--- MATERIAL FOR THIS EXERCISE Enclosed Below ---

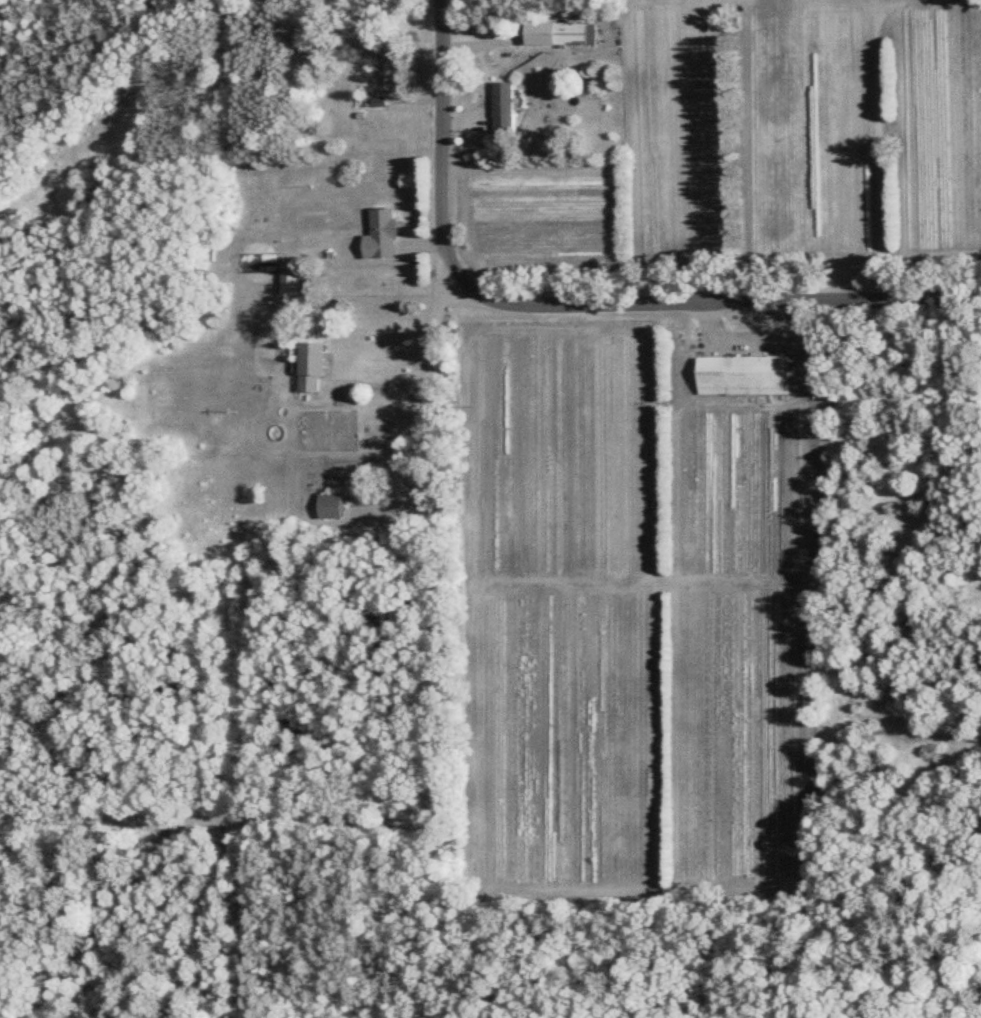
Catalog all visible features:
building: (572, 34)
building: (387, 77)
building: (500, 106)
road: (440, 121)
building: (378, 235)
road: (710, 275)
building: (286, 285)
building: (308, 367)
building: (740, 377)
road: (382, 383)
building: (328, 507)
road: (432, 721)
road: (418, 905)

--- End of Enclosed MATERIAL FOR THIS EXERCISE ---

● ASSIGNMENT
Output the records above exactly, leaving out pictures.

● WRITTEN RESPONSE
Catalog all visible features:
building: (572, 34)
building: (387, 77)
building: (500, 106)
road: (440, 121)
building: (378, 235)
road: (710, 275)
building: (286, 285)
building: (308, 367)
building: (740, 377)
road: (382, 383)
building: (328, 507)
road: (432, 721)
road: (418, 905)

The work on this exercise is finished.